======== Records

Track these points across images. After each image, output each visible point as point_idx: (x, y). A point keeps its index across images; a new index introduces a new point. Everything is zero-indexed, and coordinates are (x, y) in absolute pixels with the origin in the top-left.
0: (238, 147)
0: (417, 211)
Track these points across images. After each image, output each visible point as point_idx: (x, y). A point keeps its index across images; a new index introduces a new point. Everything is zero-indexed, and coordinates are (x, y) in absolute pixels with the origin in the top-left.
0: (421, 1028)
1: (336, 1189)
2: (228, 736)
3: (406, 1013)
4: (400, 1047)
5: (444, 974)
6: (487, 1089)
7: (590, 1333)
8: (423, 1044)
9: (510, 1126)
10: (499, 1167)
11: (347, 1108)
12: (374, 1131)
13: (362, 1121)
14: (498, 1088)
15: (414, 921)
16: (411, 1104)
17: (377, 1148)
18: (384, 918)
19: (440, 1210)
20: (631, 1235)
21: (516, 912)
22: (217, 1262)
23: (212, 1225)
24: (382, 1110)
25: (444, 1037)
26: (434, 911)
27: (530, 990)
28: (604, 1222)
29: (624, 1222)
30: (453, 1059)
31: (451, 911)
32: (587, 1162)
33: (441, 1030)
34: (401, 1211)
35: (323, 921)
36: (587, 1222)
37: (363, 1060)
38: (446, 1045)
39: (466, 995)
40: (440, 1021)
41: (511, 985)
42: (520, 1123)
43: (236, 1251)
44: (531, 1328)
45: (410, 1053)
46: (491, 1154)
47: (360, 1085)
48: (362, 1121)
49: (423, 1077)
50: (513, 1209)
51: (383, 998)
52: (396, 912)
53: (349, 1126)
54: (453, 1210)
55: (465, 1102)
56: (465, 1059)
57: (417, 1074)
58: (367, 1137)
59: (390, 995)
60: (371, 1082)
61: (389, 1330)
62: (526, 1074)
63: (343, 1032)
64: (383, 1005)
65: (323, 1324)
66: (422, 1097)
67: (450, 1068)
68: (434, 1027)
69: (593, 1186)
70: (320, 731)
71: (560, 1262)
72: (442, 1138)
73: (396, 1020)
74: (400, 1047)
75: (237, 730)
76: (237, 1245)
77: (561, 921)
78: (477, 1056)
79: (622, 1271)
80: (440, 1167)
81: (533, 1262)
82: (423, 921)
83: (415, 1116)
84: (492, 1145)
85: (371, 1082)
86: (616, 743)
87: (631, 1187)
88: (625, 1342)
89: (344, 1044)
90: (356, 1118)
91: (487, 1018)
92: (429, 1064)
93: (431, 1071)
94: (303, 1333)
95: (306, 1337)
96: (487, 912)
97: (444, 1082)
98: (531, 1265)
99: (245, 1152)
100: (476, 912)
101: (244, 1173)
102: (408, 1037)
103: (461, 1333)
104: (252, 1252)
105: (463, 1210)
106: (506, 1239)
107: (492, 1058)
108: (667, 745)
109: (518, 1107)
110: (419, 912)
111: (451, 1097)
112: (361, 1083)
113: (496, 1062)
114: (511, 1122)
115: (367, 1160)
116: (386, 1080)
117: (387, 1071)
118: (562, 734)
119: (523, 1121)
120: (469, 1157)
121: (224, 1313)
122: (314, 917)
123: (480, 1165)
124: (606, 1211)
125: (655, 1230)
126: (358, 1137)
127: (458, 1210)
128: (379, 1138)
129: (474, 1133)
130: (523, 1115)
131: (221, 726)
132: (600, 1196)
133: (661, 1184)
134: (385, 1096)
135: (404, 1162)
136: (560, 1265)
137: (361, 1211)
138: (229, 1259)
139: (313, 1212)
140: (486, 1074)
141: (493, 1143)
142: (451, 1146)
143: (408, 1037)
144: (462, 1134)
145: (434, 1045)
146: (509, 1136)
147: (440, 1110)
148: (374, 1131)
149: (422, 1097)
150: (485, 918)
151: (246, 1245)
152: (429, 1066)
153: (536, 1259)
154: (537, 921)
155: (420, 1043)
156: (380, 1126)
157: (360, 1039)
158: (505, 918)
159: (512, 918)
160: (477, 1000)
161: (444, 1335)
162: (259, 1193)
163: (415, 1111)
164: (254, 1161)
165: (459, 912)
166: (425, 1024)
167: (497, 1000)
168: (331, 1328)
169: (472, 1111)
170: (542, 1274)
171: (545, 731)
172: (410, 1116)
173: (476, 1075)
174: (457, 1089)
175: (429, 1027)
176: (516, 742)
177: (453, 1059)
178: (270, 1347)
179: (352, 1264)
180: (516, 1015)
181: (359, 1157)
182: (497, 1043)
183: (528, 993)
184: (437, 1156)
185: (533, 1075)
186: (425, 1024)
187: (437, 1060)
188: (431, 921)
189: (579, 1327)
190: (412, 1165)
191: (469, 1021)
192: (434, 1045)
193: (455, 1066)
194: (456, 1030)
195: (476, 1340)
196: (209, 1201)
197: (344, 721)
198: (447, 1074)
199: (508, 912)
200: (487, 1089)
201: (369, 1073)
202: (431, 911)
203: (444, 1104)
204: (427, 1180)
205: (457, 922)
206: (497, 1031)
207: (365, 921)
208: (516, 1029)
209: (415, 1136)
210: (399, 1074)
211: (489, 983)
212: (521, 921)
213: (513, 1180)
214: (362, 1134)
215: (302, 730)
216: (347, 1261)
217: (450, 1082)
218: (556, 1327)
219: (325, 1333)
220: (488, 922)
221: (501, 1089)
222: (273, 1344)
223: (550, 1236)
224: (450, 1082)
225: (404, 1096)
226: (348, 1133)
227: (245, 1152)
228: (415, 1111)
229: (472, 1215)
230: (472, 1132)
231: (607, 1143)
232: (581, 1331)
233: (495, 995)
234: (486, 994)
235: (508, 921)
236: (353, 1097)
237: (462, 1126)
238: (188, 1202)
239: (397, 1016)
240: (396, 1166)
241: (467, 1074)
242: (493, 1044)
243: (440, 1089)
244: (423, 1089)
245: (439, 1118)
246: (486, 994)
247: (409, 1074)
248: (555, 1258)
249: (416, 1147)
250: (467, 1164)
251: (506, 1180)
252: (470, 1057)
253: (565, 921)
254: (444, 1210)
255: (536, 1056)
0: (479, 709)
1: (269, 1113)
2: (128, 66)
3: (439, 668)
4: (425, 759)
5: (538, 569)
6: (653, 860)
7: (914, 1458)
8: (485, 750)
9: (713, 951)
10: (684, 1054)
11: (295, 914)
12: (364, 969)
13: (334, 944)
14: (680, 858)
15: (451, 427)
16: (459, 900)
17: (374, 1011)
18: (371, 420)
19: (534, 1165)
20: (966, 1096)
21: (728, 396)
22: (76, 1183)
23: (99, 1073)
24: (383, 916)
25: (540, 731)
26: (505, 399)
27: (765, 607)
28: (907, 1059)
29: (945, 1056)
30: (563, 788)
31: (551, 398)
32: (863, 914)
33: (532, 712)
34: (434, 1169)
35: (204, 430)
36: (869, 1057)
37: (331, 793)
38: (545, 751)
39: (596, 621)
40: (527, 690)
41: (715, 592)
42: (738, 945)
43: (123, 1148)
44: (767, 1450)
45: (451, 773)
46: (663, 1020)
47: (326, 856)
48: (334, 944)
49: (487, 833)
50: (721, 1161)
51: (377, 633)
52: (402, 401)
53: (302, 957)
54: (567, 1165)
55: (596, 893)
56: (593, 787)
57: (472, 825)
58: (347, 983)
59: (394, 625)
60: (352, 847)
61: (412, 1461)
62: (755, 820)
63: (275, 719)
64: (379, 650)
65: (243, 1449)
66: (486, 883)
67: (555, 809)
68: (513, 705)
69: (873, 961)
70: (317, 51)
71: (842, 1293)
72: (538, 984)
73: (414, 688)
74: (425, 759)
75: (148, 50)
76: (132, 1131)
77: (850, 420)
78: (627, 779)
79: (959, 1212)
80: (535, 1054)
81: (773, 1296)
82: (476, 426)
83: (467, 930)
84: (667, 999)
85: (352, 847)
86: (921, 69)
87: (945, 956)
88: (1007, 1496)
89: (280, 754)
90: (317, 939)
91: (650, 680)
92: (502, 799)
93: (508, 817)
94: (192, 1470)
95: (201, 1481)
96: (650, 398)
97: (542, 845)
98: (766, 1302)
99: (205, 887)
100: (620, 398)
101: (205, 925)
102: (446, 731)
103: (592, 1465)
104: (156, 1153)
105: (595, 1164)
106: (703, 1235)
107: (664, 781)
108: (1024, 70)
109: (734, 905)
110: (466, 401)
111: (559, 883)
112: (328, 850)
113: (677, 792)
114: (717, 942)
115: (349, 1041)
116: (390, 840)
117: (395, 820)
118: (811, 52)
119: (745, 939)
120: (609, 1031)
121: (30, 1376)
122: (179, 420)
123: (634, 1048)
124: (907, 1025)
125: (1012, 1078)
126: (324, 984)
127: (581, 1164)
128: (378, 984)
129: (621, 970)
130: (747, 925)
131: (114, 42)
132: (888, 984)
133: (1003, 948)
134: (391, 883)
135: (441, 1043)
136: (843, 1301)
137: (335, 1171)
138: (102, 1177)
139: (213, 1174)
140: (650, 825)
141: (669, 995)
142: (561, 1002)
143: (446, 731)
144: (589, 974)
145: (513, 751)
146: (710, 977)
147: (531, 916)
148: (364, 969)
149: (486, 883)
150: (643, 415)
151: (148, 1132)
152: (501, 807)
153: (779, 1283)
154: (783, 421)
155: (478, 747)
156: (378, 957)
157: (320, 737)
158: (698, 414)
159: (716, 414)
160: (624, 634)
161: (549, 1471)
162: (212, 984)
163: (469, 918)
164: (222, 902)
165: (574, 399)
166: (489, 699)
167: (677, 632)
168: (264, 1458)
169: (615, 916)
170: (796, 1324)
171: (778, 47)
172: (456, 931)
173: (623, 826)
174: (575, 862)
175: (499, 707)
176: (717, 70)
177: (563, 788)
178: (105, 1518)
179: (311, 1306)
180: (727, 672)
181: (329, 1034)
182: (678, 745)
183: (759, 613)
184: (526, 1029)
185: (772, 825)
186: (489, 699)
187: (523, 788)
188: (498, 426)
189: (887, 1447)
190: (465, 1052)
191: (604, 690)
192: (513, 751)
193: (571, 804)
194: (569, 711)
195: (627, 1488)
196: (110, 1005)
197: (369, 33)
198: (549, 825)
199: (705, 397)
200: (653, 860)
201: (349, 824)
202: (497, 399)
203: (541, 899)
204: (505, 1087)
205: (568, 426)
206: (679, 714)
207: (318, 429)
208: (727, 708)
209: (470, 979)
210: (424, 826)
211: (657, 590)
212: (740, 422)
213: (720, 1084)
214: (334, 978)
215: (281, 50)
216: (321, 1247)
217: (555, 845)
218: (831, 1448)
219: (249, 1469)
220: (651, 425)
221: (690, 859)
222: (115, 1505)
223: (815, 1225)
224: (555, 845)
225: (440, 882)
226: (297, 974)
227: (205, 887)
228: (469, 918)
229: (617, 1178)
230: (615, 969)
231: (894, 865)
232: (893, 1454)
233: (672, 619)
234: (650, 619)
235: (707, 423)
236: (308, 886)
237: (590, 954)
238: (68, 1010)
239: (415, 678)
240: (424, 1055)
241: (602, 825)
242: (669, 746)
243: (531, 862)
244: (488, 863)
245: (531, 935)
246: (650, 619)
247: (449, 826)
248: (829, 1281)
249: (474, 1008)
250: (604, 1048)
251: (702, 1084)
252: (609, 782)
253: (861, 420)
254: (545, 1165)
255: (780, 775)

================

**Exercise details:** Convert the stretch of the records from the start through the line containing "0: (417, 211)" into a JSON list of strings, one string per line, leaving out blank lines.

**Task answer:**
[
  "Track these points across images. After each image, output each visible point as point_idx: (x, y). A point keeps its index across images; a new index introduces a new point. Everything is zero-indexed, and coordinates are (x, y) in absolute pixels with the origin in the top-left.",
  "0: (238, 147)",
  "0: (417, 211)"
]